[Detected change data]

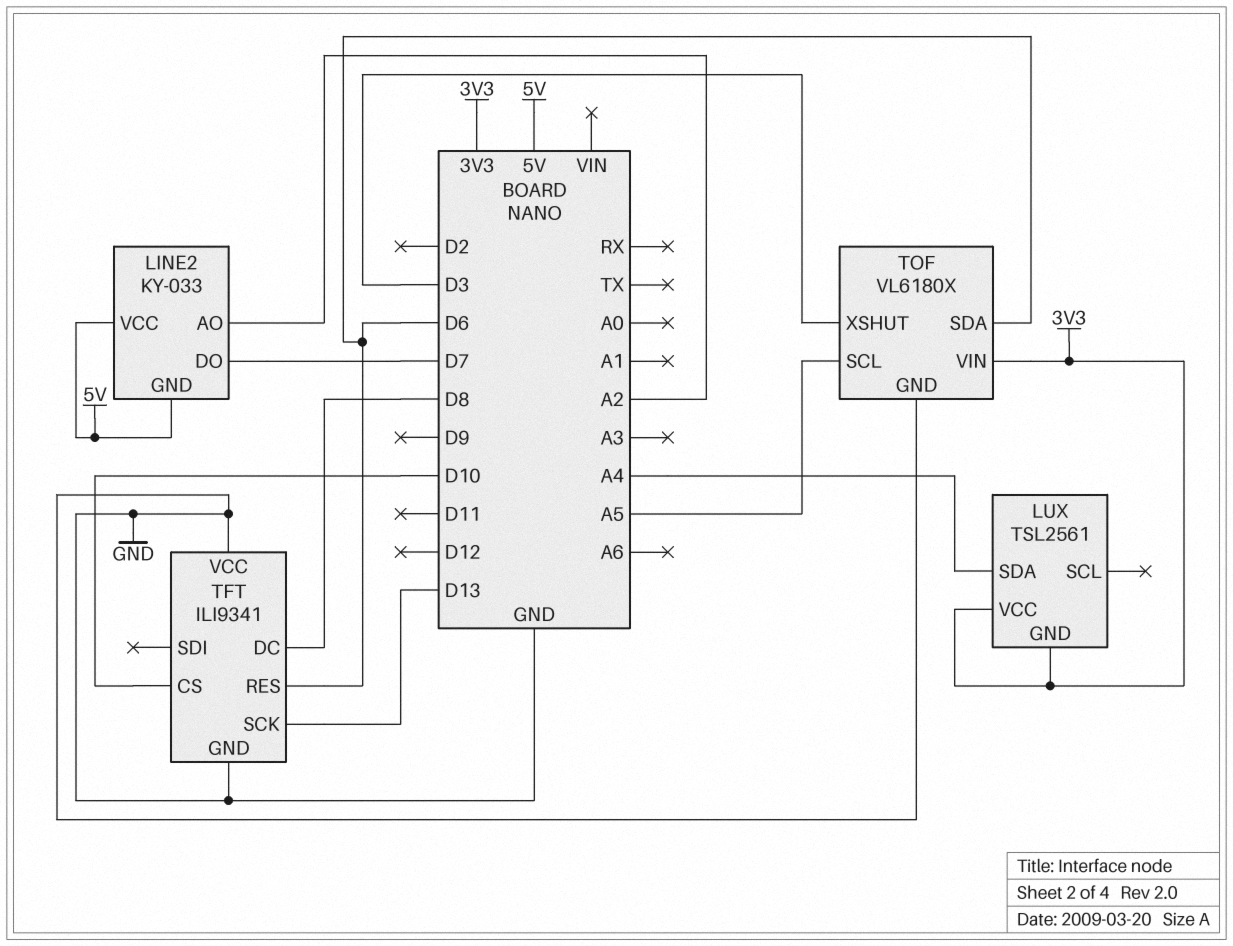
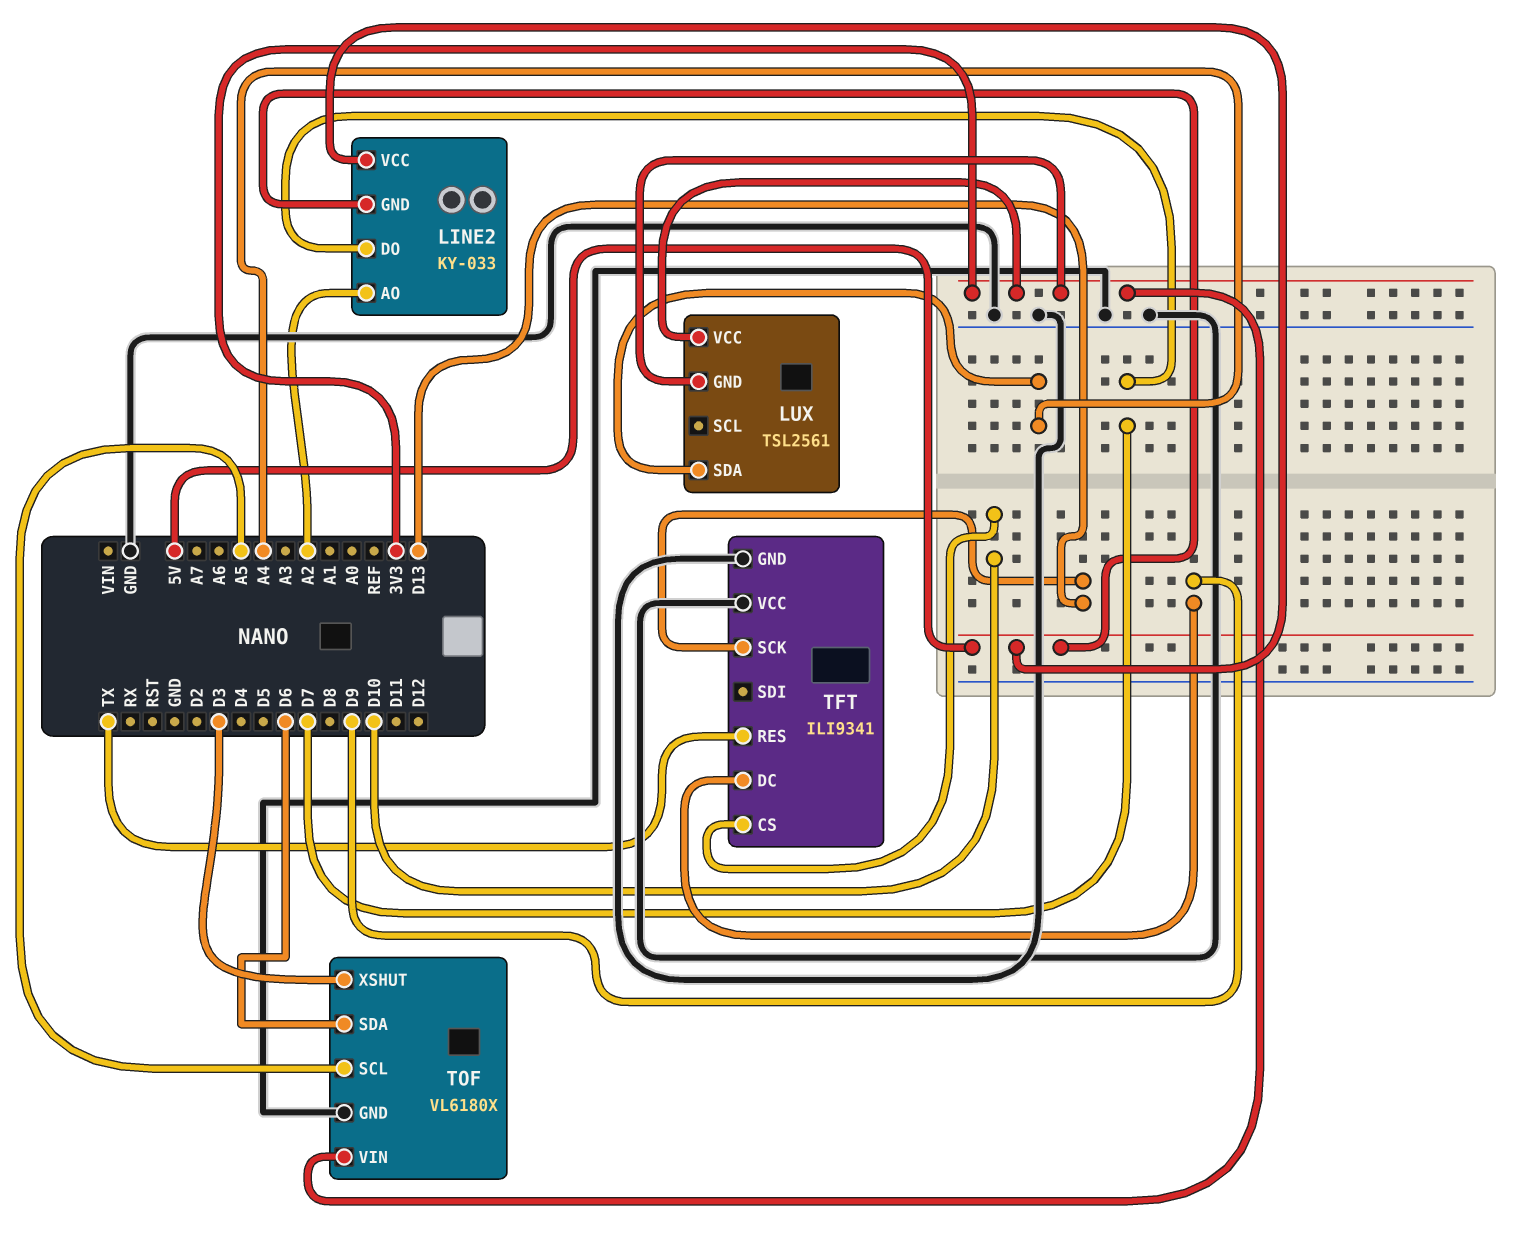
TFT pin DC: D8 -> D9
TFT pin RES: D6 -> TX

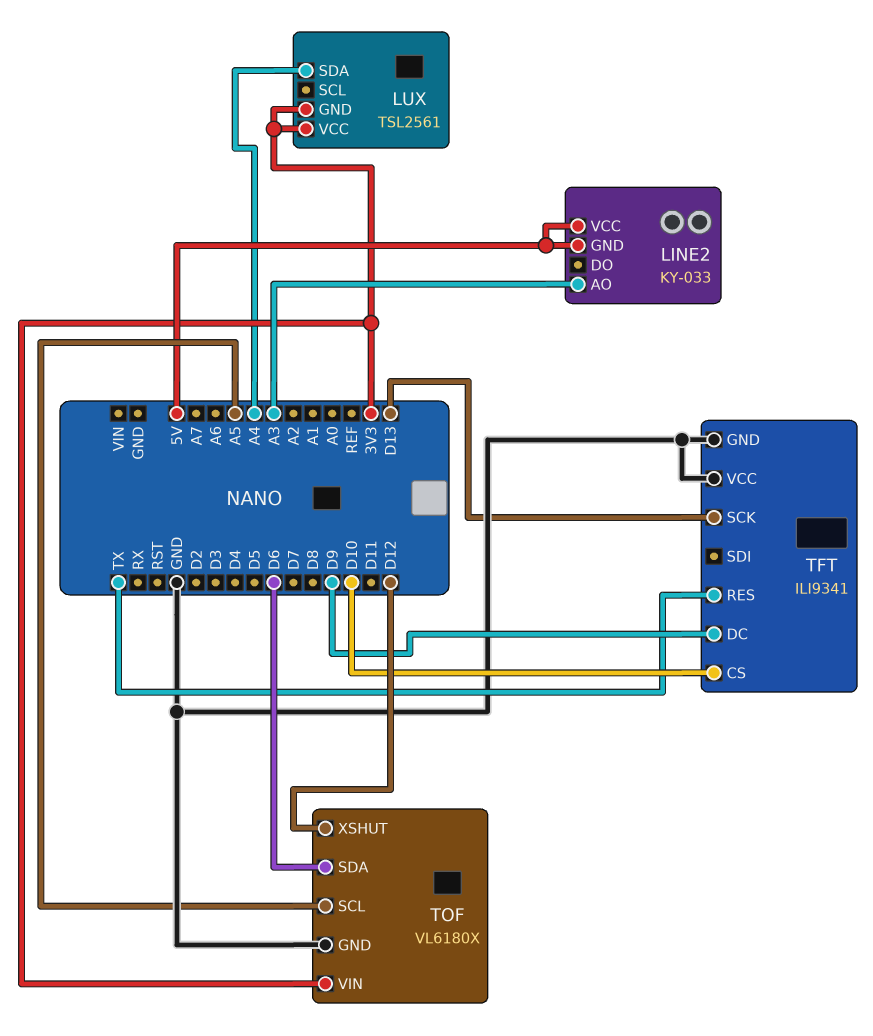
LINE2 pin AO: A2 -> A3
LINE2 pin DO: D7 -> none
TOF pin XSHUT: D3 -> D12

(About this exercise): Please give the entries above again exactly as written, leaving out any pictures.

(Solution):
TFT pin DC: D8 -> D9
TFT pin RES: D6 -> TX

LINE2 pin AO: A2 -> A3
LINE2 pin DO: D7 -> none
TOF pin XSHUT: D3 -> D12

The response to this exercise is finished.